------ Données à traiter ------

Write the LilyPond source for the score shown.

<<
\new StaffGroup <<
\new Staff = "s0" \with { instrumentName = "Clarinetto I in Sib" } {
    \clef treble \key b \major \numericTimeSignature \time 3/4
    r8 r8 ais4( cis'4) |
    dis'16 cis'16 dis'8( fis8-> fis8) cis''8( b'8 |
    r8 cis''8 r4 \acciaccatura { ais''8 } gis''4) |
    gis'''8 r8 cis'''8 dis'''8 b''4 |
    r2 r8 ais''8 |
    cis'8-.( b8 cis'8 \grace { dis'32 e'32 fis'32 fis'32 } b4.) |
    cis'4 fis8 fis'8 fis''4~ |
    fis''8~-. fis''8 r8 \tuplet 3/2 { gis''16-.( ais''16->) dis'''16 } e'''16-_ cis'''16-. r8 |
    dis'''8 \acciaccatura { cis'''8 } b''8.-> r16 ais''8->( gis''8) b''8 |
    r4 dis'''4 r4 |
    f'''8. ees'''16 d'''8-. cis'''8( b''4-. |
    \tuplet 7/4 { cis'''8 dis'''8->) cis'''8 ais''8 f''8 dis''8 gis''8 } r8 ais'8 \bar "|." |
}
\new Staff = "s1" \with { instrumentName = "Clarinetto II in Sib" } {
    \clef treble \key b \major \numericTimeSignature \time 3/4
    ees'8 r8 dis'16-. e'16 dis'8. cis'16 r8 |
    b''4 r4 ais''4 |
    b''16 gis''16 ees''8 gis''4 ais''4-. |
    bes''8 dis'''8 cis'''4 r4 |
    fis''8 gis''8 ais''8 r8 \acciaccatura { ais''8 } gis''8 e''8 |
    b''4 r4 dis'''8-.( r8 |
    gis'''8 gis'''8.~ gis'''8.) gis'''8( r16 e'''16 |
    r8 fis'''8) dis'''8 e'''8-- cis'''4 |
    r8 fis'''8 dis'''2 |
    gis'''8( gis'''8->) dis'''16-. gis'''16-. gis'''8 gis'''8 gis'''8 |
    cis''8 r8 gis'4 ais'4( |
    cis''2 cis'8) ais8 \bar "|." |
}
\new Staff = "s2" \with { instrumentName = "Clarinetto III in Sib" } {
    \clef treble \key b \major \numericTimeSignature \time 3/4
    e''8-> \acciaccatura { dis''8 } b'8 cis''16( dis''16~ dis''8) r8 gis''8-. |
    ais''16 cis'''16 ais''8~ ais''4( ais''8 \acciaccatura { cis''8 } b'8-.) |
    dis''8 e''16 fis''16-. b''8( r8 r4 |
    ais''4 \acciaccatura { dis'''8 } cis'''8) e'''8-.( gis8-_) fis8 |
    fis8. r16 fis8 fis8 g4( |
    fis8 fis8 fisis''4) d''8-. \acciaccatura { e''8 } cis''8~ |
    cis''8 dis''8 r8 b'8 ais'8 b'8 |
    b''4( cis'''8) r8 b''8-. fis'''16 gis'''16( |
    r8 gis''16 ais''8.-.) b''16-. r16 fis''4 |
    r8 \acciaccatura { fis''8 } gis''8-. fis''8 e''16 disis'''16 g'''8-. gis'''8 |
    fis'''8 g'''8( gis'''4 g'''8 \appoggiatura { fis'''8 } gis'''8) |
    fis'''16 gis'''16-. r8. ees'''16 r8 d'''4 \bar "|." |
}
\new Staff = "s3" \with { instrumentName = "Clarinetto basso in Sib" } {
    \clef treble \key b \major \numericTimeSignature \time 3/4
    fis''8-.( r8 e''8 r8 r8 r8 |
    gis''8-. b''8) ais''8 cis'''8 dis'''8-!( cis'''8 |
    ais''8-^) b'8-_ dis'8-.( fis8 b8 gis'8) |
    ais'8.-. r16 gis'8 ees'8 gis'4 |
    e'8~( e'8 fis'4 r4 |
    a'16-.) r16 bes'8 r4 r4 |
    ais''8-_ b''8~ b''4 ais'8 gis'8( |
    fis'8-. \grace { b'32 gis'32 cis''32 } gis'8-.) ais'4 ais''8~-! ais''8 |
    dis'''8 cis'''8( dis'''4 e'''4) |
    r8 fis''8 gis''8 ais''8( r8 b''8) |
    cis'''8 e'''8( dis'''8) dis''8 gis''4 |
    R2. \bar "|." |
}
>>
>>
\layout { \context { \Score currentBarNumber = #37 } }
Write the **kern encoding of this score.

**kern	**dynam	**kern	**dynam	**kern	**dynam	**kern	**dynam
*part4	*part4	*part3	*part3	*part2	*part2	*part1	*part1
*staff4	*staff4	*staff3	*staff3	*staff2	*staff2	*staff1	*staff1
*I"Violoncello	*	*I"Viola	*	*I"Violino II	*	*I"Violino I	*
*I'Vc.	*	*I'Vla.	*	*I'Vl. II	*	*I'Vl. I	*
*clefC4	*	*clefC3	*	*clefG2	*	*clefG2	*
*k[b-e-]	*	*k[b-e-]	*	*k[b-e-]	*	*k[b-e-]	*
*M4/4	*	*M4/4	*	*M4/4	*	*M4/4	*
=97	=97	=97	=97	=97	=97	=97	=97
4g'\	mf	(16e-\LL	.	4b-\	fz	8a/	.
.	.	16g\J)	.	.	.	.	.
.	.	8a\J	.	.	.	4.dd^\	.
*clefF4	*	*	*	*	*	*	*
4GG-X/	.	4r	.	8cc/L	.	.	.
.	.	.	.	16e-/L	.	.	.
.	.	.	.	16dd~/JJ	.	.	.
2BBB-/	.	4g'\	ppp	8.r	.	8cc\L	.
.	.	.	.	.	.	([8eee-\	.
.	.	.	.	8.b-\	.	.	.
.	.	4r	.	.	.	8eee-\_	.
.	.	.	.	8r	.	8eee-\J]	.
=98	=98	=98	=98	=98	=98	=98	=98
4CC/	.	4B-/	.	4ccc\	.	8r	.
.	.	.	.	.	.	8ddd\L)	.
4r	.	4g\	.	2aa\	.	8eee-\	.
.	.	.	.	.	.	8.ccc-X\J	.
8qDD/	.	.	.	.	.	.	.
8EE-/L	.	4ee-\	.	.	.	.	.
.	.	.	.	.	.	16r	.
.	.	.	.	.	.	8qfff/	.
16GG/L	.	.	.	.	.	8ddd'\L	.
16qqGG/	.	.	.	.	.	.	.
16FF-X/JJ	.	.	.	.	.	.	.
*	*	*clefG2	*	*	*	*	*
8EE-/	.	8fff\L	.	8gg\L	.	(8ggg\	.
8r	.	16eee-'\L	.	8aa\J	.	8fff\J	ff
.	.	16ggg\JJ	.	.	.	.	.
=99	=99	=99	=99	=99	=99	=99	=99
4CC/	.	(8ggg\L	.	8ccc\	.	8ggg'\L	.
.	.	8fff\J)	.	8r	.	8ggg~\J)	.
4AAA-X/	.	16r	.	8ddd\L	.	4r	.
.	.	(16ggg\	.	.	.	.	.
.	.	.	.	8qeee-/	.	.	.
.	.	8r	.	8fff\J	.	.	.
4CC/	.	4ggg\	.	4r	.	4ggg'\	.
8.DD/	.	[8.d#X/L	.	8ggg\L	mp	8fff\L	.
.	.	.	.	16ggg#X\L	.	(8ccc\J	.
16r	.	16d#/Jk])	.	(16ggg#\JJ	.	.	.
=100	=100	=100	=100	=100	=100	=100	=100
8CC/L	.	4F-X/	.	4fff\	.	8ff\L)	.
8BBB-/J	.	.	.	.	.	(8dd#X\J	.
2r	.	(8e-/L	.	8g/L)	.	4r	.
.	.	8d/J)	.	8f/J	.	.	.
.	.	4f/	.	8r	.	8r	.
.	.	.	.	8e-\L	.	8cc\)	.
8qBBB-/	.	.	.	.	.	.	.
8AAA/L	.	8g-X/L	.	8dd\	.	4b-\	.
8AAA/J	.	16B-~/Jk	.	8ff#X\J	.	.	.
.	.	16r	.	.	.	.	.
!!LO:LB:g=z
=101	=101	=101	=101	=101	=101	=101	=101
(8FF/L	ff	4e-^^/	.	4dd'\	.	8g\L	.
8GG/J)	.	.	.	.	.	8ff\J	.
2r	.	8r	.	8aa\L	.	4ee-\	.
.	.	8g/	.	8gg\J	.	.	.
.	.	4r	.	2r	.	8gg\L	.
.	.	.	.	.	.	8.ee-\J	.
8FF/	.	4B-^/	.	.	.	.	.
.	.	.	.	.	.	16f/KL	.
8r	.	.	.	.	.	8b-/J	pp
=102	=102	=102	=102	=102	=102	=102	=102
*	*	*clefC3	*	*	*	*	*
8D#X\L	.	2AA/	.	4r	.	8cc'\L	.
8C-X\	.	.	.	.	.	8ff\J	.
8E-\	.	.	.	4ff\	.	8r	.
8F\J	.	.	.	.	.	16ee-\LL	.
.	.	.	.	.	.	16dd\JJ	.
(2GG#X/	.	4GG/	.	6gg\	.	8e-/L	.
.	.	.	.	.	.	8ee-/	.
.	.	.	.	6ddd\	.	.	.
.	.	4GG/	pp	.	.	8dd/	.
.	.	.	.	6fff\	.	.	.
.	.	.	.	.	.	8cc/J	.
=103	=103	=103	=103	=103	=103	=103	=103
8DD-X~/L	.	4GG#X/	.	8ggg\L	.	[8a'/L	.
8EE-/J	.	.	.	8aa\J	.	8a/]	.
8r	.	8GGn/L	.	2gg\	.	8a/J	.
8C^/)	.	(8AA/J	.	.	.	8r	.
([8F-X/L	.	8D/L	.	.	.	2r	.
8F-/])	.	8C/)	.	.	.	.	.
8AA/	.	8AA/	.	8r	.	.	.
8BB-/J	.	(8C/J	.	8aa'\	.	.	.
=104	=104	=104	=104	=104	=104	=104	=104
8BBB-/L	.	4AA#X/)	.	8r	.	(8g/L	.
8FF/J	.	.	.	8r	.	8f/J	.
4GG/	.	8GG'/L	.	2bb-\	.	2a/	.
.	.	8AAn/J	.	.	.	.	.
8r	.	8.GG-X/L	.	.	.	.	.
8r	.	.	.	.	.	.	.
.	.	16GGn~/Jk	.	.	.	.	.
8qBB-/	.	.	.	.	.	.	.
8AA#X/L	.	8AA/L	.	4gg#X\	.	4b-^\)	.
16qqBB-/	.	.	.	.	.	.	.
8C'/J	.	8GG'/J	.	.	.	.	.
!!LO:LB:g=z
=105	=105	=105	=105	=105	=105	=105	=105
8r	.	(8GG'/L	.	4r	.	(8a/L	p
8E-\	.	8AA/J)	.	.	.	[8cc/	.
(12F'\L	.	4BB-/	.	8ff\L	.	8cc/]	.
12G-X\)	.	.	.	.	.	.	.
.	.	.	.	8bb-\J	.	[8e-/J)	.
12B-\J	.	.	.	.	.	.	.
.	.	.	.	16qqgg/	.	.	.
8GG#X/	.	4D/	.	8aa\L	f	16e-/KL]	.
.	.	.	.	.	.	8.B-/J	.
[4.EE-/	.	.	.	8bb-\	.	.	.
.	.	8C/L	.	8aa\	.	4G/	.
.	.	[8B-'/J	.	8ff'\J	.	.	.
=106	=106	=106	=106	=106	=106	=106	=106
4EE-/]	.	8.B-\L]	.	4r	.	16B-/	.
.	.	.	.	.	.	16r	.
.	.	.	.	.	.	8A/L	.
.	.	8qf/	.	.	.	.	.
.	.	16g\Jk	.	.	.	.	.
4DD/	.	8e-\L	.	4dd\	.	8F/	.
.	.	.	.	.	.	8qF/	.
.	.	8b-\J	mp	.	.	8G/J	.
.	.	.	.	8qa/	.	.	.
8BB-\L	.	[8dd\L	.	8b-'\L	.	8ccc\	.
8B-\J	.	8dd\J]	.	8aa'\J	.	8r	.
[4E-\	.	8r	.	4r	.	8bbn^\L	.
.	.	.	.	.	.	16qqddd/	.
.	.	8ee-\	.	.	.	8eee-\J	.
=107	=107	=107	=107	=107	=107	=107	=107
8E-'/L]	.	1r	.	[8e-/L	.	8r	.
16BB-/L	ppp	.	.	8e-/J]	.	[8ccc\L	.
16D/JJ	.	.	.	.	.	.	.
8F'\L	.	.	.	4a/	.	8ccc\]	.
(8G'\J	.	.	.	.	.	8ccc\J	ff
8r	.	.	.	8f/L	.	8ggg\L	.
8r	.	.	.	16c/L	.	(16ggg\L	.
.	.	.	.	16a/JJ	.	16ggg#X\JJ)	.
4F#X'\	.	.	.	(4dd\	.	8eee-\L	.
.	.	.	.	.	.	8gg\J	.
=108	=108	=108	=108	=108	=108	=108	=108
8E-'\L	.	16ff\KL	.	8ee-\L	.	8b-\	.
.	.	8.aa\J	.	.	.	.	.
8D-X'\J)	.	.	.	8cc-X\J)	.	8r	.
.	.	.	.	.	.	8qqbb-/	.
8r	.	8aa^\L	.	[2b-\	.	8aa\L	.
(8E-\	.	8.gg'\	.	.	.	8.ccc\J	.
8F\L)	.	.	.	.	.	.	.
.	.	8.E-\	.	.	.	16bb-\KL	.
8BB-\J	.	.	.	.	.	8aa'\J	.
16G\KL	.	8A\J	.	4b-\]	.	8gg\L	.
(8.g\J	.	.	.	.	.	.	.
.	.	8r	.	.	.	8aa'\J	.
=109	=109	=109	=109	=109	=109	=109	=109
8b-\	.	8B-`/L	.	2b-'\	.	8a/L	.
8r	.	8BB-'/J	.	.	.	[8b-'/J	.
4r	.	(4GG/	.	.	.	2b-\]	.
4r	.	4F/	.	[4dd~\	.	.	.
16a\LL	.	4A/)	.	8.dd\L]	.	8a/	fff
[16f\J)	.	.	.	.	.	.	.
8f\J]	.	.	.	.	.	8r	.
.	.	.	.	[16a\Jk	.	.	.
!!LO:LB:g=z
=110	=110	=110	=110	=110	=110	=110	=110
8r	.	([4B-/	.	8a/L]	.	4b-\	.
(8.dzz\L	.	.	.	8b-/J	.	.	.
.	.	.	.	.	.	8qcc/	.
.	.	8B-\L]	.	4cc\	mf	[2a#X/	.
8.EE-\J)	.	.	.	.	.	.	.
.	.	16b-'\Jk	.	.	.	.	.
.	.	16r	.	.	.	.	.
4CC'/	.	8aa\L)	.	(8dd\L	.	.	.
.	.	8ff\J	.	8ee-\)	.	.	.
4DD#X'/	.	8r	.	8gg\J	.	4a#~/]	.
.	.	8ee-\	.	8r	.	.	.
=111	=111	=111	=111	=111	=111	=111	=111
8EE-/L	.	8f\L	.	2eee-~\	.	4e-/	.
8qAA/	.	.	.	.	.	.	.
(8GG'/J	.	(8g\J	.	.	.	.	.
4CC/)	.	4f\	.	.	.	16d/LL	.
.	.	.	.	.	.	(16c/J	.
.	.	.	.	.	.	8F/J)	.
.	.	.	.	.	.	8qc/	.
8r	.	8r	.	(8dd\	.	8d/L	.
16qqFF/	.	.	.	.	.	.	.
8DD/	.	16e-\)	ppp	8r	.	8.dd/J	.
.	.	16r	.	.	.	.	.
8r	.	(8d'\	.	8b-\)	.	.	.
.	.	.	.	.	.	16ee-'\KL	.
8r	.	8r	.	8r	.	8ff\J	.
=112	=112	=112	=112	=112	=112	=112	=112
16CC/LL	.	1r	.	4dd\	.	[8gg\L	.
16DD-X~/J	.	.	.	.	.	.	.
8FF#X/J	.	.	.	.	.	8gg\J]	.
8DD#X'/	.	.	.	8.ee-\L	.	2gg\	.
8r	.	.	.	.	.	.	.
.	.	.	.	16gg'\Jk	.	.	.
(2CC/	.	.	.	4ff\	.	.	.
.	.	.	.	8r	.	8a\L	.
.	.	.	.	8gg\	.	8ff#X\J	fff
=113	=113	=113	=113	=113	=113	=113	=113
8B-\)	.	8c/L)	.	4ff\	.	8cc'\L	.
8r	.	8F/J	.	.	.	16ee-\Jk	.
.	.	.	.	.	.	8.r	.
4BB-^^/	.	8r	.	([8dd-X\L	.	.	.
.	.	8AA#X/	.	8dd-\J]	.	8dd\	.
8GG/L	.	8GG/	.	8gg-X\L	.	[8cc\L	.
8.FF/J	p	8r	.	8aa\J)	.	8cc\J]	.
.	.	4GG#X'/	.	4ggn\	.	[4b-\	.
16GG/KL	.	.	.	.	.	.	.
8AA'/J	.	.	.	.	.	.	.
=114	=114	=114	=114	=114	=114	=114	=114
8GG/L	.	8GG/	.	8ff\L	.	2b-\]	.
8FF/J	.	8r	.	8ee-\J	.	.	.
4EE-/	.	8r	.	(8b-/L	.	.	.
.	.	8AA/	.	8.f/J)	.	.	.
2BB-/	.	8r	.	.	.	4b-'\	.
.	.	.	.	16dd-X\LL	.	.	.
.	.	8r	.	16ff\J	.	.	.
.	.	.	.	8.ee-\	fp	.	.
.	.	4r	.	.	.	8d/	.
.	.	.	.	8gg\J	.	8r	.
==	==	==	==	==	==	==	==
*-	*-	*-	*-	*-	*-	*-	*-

------

=== Problème à résoudre ===
Indiquez combien de lignes ci-dessus contiennent la chaîne « acciaccatura », en donnant seulement le nombre.

=== Réponse au problème ===
8